● **Task goal**
Give back exactly the lines from the one that holds "pencil 374 159" through the final line of the data; omit the pictures and add nothing.

● **Supplied material**
____________________
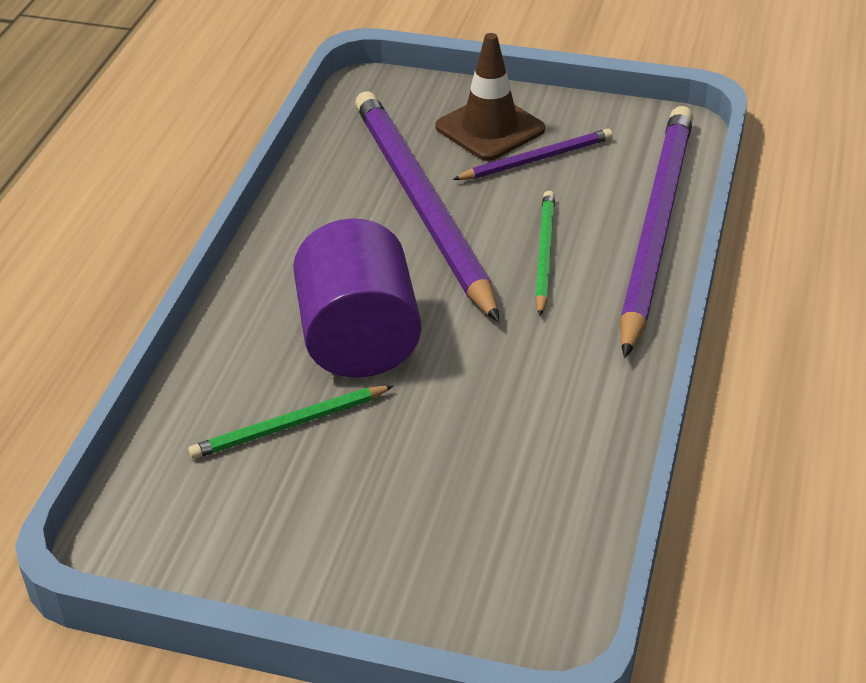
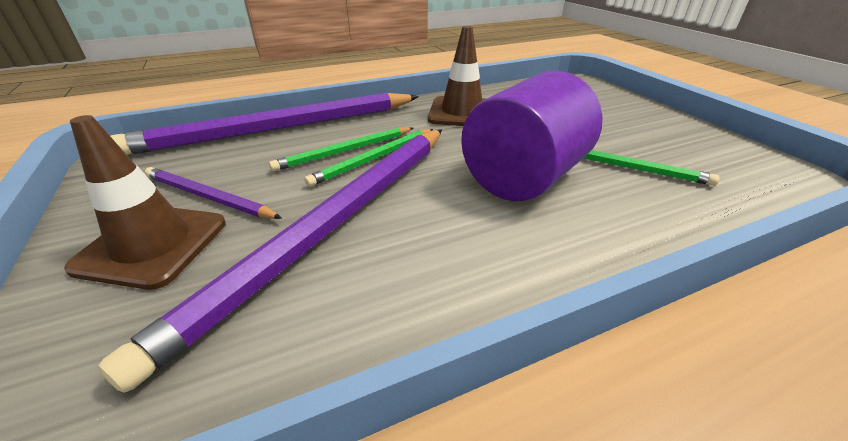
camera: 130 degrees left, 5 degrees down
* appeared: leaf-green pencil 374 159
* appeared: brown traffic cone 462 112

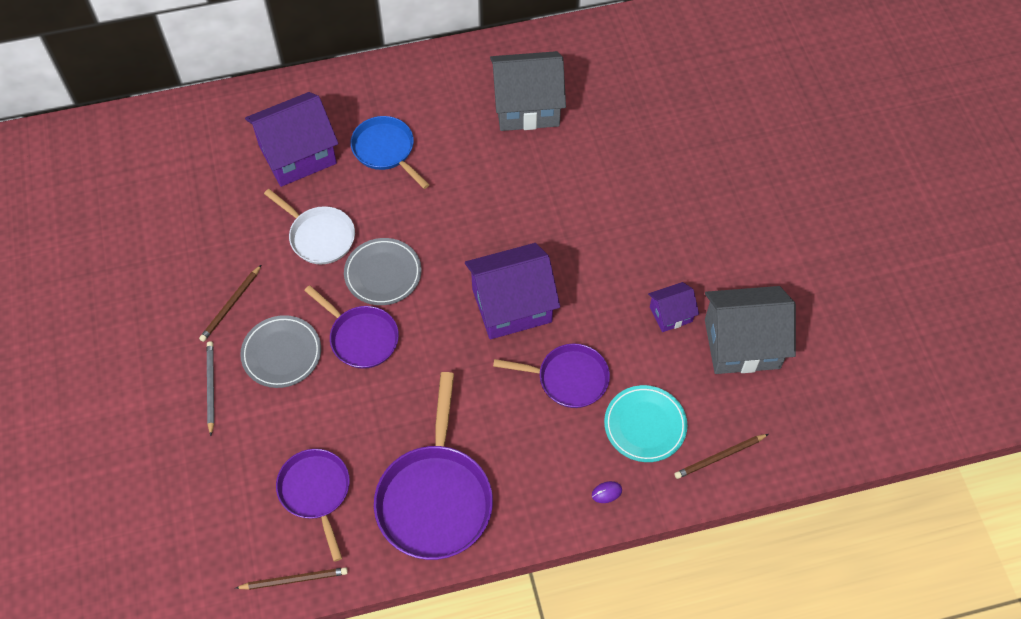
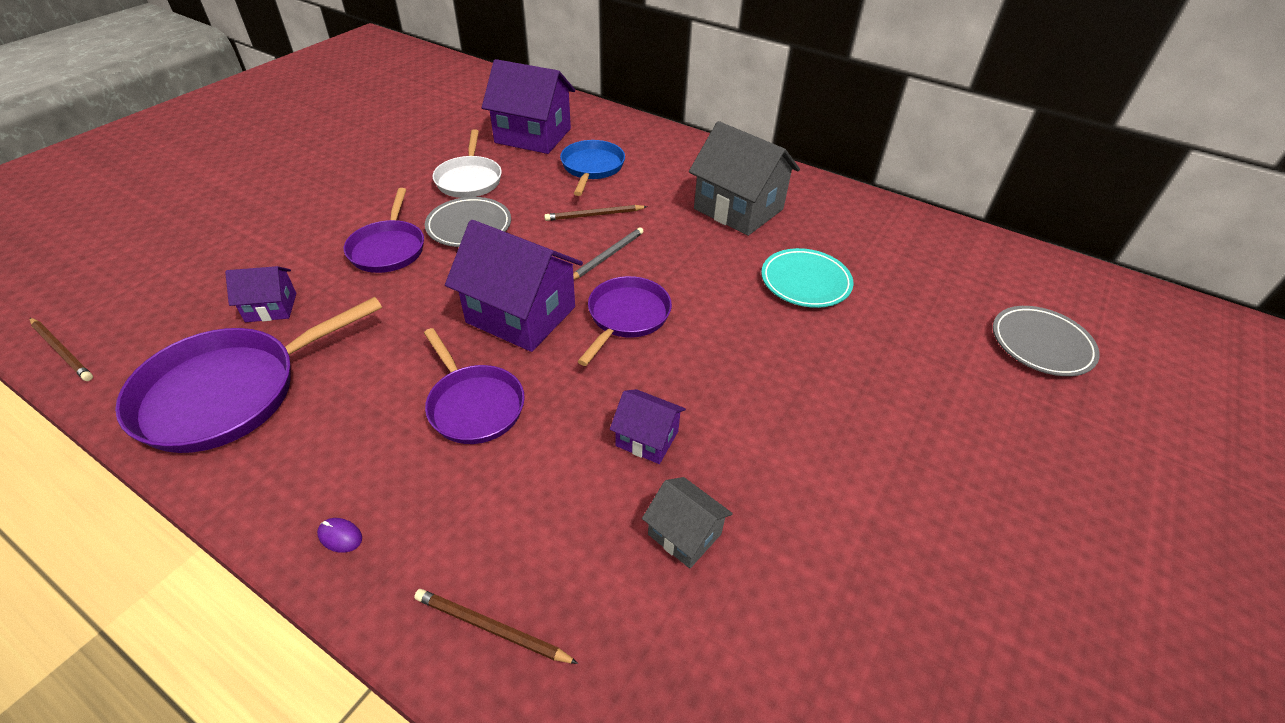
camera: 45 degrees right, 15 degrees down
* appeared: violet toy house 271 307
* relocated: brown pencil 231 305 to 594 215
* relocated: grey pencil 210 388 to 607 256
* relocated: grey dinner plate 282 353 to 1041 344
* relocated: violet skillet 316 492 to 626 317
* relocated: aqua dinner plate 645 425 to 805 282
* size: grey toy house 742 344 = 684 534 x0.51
____________________
● **Answer section**
* appeared: leaf-green pencil 374 159
* appeared: brown traffic cone 462 112

camera: 45 degrees right, 15 degrees down
* appeared: violet toy house 271 307
* relocated: brown pencil 231 305 to 594 215
* relocated: grey pencil 210 388 to 607 256
* relocated: grey dinner plate 282 353 to 1041 344
* relocated: violet skillet 316 492 to 626 317
* relocated: aqua dinner plate 645 425 to 805 282
* size: grey toy house 742 344 = 684 534 x0.51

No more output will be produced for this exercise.